▶ WHAT YOU ARE ASKED TO DO:
Retype the data exactly, from its first line to the line containing "R1: 6.8k (GND, SIG5) -> 6.8k (GND, VEXT)", including both, and skip any picture.

Change listing data:

#####

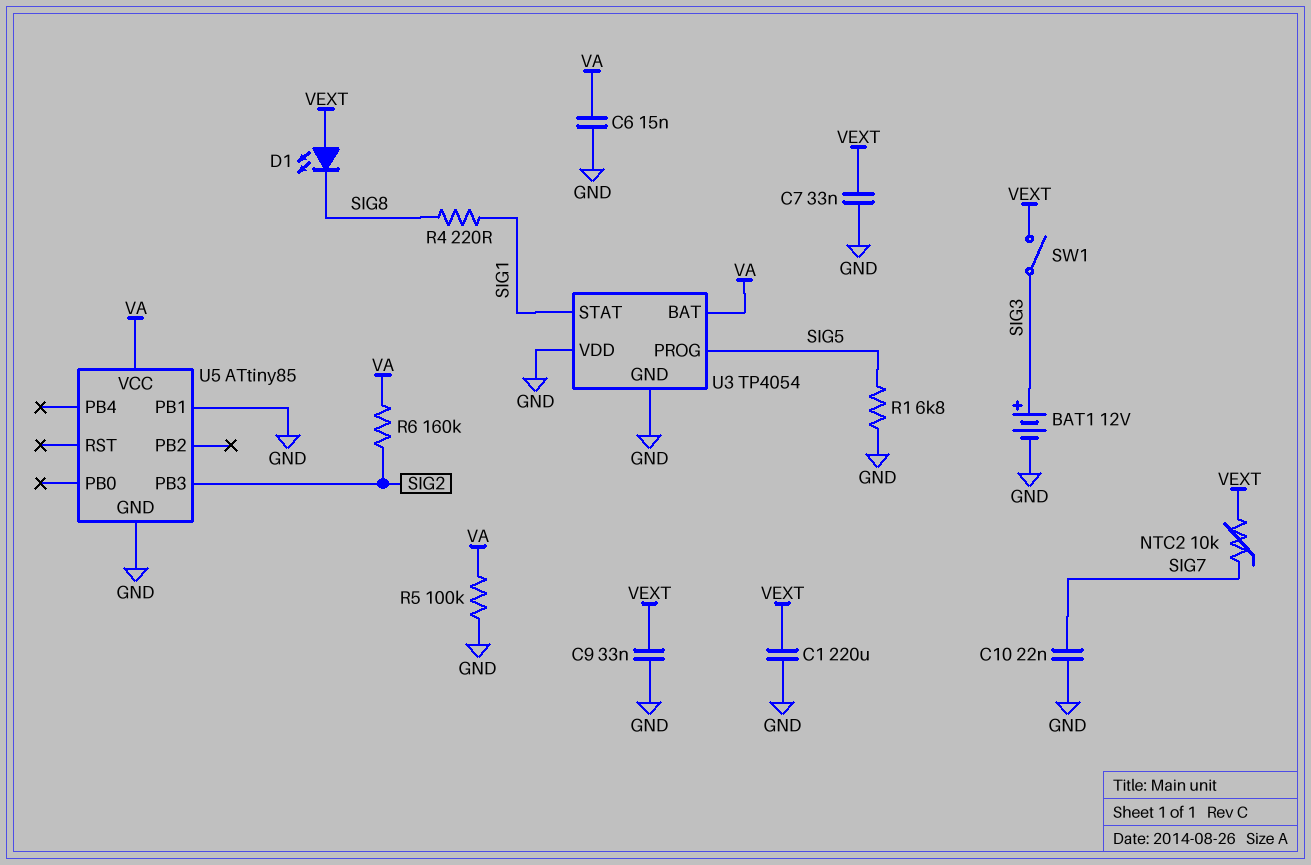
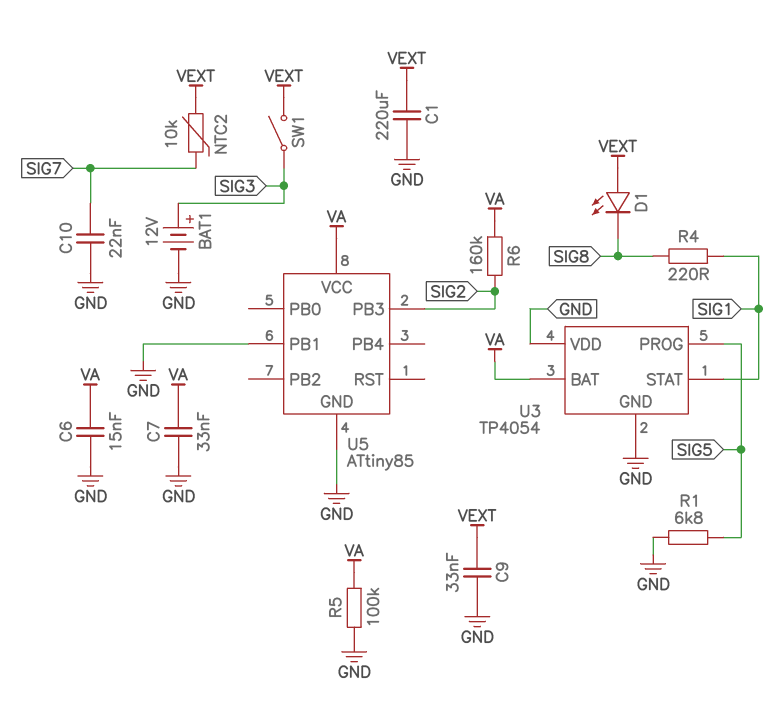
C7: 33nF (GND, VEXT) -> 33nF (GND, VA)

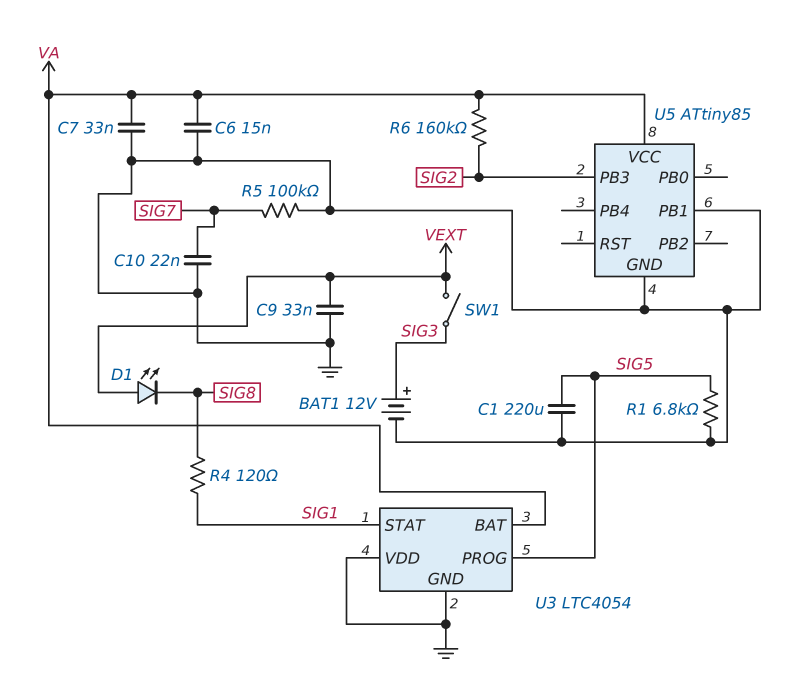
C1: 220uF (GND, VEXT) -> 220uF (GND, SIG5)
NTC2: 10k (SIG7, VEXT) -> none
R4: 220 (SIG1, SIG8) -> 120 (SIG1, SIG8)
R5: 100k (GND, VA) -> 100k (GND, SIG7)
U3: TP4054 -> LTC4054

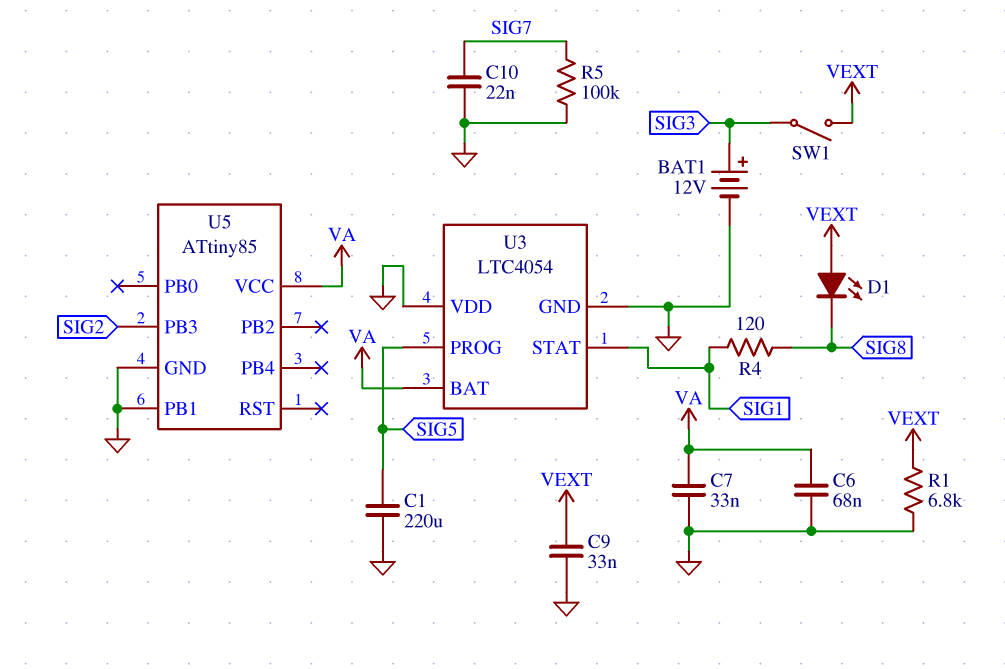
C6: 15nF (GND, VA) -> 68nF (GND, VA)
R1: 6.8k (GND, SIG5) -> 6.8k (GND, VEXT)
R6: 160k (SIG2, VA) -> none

#####

▶ YOUR SOLUTION:
C7: 33nF (GND, VEXT) -> 33nF (GND, VA)

C1: 220uF (GND, VEXT) -> 220uF (GND, SIG5)
NTC2: 10k (SIG7, VEXT) -> none
R4: 220 (SIG1, SIG8) -> 120 (SIG1, SIG8)
R5: 100k (GND, VA) -> 100k (GND, SIG7)
U3: TP4054 -> LTC4054

C6: 15nF (GND, VA) -> 68nF (GND, VA)
R1: 6.8k (GND, SIG5) -> 6.8k (GND, VEXT)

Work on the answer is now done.